#### [SHORT PROBLEM]
Can you identify every line in the entries below that contains the string "appoggiatura", treating uppercase and lowercase as different, and copy each of those lines?

::::

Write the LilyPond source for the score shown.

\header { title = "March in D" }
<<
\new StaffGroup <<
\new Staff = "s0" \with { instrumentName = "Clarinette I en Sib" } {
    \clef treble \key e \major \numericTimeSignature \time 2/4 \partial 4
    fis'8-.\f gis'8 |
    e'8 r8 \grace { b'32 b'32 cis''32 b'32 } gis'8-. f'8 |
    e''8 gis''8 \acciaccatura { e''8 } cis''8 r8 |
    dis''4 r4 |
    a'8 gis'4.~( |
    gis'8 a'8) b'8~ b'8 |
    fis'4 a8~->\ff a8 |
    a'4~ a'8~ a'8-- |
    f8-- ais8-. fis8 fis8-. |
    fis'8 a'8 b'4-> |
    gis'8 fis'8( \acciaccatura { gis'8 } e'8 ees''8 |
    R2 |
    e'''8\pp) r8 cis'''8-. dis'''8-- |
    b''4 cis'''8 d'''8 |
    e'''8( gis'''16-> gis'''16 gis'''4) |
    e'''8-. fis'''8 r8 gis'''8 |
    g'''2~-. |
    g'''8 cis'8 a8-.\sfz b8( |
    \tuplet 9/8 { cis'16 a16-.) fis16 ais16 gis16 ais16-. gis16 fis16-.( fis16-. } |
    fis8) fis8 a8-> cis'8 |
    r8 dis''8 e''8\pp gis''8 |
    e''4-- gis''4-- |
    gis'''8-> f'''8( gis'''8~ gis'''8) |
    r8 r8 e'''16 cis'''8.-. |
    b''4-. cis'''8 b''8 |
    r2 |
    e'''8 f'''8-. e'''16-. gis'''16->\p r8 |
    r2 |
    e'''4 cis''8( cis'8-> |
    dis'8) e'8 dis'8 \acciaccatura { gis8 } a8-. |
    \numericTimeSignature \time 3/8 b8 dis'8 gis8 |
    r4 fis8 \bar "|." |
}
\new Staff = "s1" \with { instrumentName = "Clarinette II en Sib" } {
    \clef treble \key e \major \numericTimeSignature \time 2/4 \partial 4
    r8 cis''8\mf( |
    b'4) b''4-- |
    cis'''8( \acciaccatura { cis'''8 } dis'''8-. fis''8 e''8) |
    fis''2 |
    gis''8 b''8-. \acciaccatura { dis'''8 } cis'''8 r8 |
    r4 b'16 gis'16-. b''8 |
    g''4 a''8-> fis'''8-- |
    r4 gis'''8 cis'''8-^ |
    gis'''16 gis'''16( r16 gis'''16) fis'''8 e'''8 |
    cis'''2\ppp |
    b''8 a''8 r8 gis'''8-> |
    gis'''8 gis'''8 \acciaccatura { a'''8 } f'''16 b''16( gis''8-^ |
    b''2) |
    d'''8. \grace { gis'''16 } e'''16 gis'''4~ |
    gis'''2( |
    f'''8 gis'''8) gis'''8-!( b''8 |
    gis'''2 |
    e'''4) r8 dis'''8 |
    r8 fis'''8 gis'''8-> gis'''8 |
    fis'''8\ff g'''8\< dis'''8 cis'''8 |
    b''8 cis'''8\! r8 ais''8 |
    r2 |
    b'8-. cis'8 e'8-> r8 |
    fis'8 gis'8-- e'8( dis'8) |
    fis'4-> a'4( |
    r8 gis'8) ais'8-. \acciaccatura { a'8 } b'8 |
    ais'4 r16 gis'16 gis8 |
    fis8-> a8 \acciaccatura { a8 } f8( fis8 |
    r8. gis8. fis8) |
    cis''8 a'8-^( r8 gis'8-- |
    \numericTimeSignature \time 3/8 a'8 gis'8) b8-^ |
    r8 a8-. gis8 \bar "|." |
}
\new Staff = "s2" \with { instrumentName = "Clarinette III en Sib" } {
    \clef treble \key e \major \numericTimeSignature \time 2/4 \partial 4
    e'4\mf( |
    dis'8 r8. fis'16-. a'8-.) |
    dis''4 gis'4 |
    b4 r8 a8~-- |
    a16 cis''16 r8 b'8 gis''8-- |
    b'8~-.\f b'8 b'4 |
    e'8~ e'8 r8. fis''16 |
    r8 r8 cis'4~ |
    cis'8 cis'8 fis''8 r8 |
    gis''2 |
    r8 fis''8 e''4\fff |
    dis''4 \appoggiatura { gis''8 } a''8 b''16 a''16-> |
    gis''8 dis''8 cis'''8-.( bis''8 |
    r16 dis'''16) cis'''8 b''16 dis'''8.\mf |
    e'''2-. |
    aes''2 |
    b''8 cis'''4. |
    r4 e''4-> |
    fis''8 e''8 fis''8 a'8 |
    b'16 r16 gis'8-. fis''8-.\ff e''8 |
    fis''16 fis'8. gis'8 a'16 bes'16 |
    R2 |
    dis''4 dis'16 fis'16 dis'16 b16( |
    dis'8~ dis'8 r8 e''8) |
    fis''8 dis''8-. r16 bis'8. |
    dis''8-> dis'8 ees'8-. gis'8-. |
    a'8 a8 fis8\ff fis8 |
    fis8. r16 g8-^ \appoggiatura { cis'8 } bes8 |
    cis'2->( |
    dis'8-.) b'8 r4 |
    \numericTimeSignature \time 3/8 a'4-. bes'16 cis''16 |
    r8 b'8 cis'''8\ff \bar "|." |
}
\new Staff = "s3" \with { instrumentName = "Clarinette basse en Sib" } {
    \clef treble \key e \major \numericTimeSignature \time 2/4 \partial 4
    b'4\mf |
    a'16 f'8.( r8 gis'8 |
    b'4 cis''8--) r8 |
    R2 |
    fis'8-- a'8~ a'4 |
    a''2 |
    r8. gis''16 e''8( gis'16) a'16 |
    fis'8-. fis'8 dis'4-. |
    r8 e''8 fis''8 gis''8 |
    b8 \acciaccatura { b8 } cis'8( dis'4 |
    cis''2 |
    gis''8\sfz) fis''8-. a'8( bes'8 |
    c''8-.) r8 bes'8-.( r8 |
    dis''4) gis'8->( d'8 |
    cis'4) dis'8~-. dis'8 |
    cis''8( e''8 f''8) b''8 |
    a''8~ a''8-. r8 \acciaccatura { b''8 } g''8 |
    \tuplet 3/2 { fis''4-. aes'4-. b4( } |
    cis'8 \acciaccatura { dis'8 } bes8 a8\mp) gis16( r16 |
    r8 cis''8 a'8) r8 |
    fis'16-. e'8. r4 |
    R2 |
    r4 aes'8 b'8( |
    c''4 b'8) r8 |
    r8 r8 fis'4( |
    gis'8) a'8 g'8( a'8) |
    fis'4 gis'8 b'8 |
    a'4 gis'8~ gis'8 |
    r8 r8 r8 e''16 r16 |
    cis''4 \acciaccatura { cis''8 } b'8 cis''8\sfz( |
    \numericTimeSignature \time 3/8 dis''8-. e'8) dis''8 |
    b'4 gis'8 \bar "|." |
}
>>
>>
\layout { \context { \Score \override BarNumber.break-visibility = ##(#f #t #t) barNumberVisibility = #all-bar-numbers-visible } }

::::

#### [RESULT OF THIS EXERCISE]
    dis''4 \appoggiatura { gis''8 } a''8 b''16 a''16-> |
    fis8. r16 g8-^ \appoggiatura { cis'8 } bes8 |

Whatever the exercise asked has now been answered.